» **Problem to solve**:
Which lines of the records below contain the word "purple"? Report each of them in full.
┌──
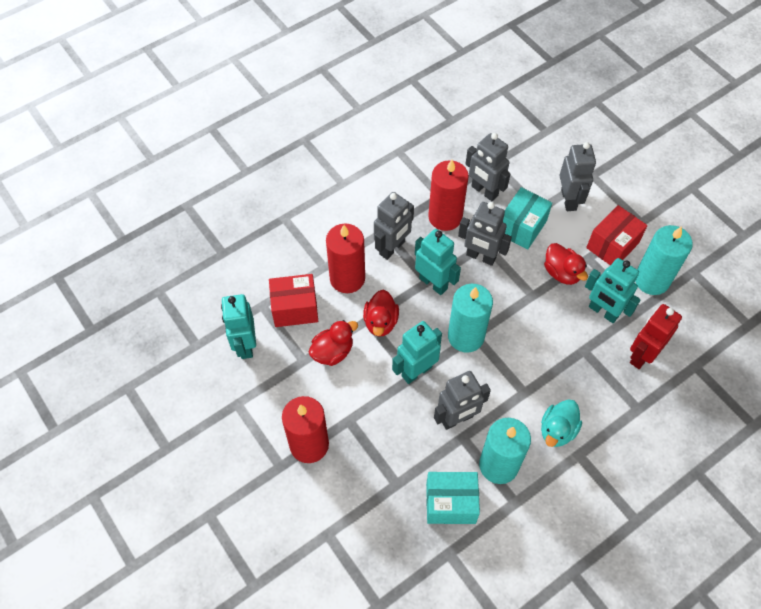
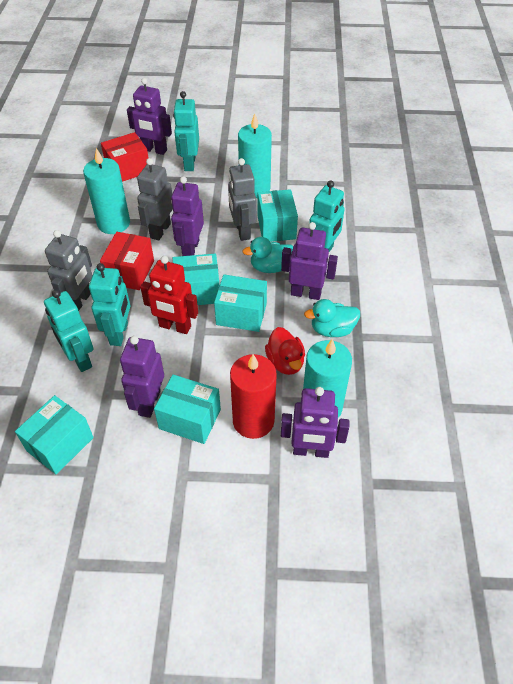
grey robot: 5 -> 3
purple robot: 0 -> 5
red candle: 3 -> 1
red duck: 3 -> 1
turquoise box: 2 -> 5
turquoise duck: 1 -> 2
└──
┌──
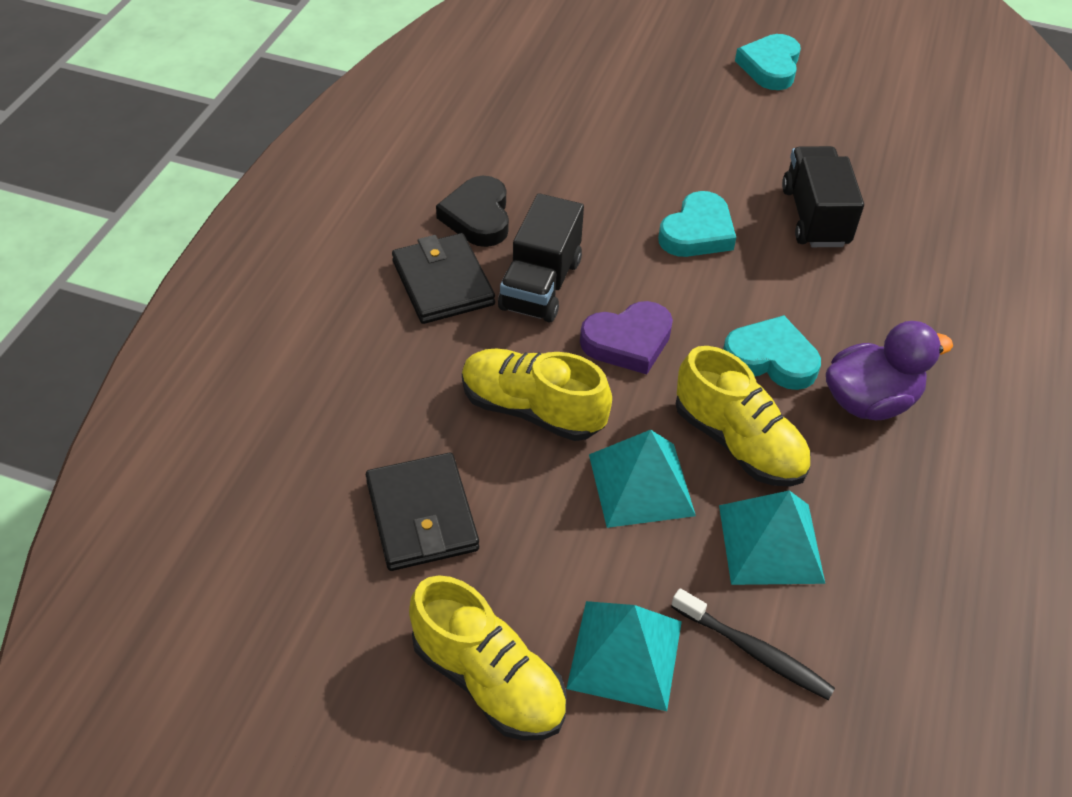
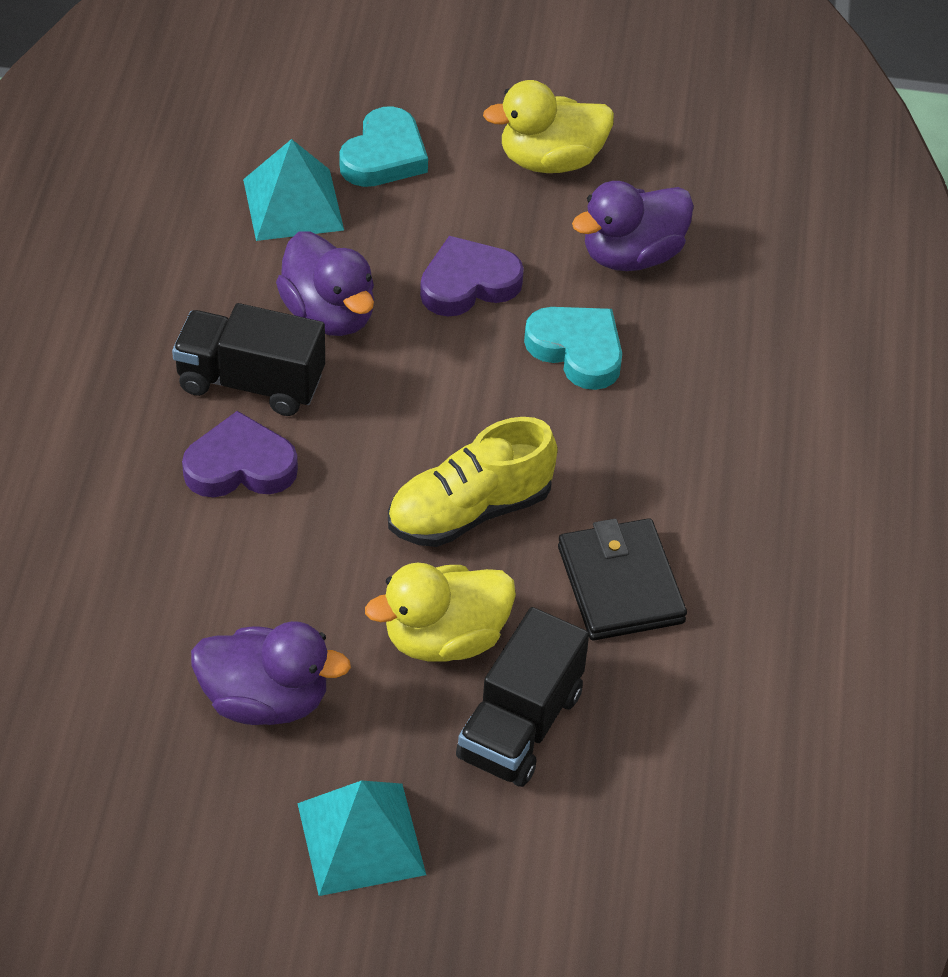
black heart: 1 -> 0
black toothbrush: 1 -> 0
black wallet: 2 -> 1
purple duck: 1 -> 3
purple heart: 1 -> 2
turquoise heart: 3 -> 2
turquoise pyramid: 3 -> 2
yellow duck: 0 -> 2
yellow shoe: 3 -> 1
└──
┌──
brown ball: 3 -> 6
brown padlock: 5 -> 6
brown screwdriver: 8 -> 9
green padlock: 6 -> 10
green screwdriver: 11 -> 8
└──
» **Answer to this exercise**:
purple robot: 0 -> 5
purple duck: 1 -> 3
purple heart: 1 -> 2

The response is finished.